**AVAILABLE RECORDS:**
━━━━━━━━
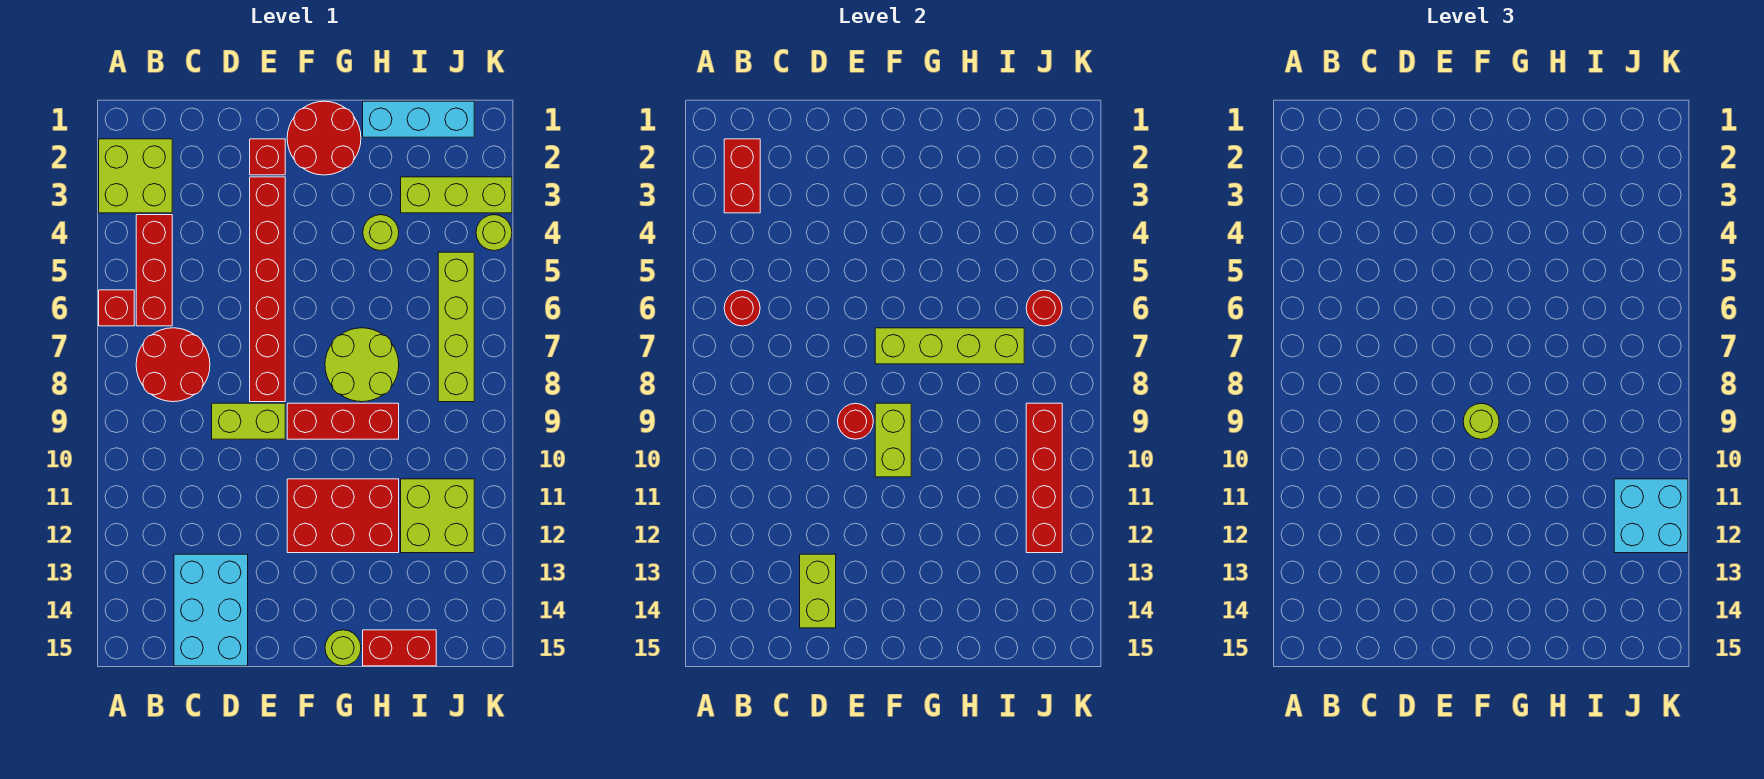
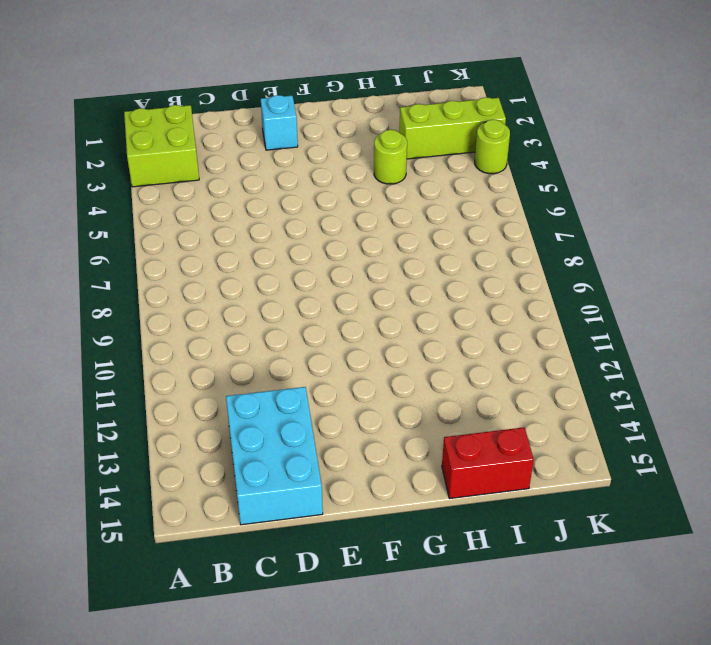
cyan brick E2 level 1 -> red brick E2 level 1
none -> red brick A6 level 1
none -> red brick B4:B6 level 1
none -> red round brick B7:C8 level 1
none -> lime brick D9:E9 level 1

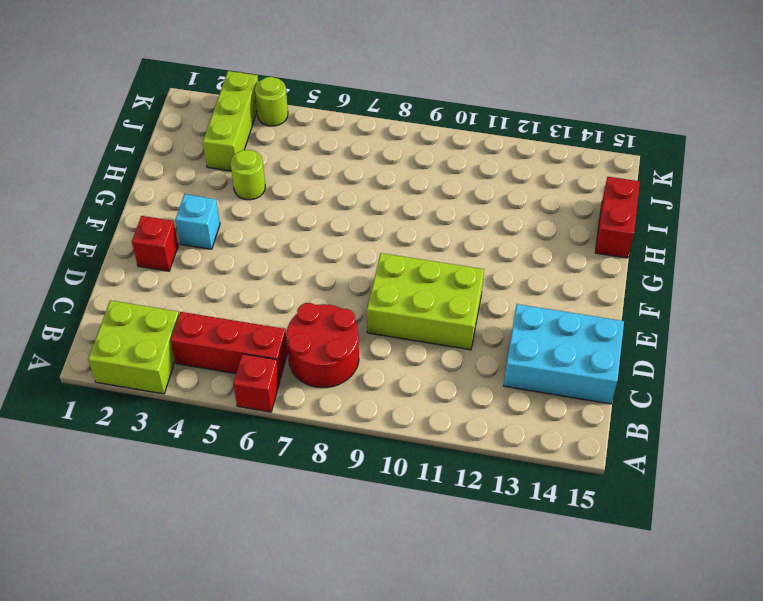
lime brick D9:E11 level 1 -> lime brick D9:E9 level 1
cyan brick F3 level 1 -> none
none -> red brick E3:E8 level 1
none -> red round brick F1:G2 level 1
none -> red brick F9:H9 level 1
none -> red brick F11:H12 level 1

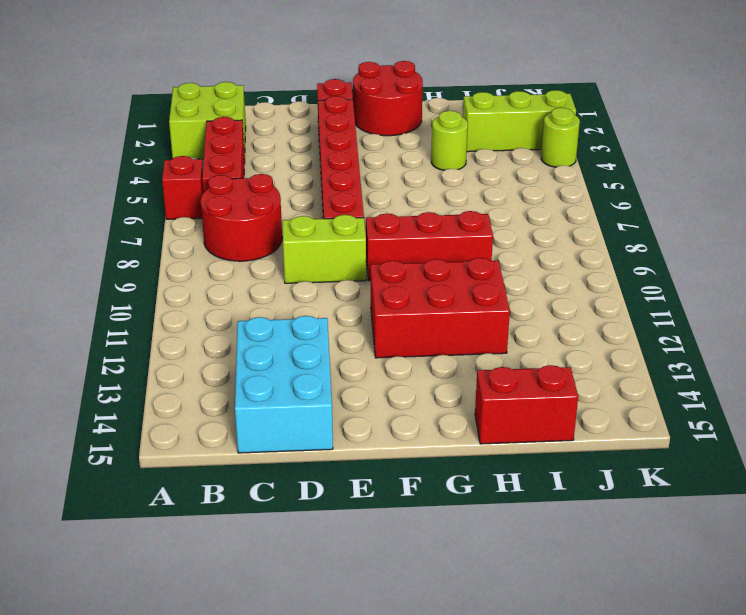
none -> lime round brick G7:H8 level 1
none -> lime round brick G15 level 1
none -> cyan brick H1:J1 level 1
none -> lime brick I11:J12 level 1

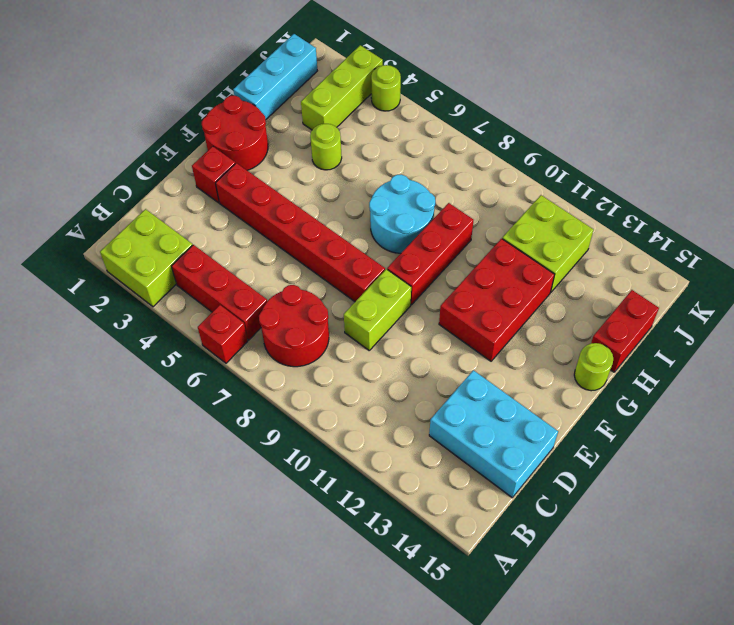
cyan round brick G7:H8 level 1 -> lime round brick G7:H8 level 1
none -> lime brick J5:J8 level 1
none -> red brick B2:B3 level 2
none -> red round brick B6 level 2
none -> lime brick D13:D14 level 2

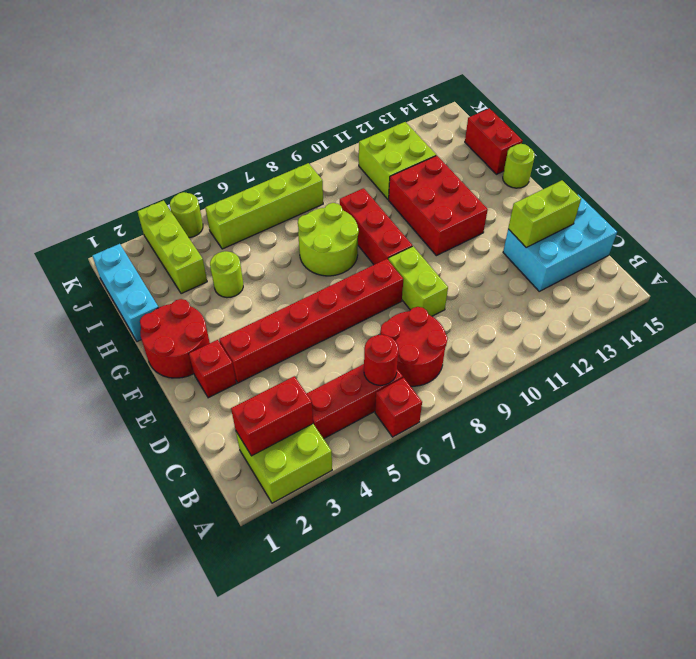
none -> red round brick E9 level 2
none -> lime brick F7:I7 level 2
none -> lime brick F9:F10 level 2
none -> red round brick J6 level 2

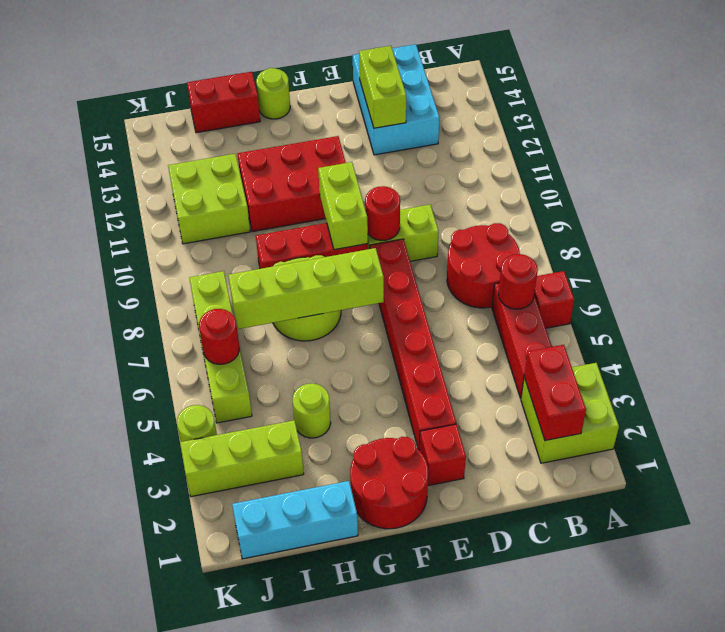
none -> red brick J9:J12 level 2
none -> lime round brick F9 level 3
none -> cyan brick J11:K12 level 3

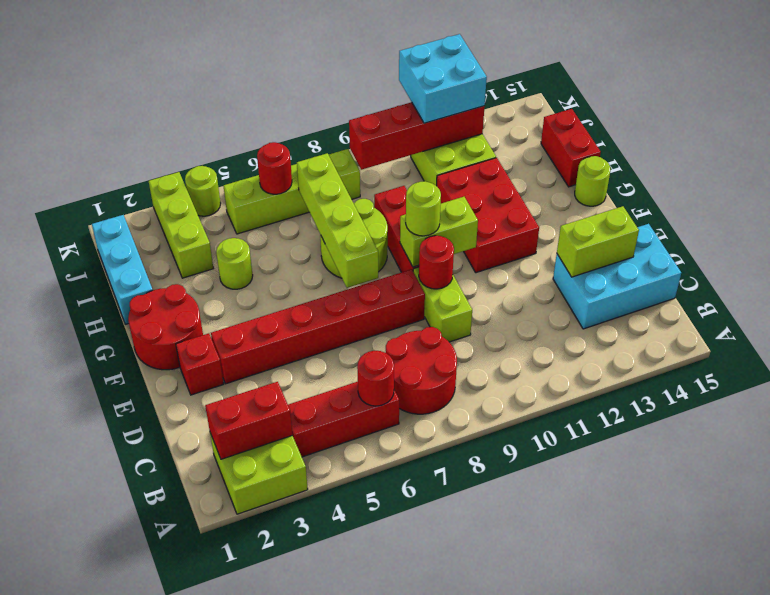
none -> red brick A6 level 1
━━━━━━━━
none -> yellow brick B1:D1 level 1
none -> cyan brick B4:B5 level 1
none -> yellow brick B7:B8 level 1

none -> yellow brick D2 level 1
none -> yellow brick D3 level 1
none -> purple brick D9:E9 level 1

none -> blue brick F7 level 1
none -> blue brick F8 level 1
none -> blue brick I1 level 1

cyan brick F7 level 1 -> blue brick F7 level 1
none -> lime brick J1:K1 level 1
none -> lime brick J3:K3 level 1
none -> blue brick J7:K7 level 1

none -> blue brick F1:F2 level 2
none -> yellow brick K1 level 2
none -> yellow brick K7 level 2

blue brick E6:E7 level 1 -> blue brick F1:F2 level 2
━━━━━━━━
**HOW TO COMPLETE THIS TASK:** Across the listing above, count every line containing the string "cyan" and give the result with no comment.

**FINAL ANSWER:** 7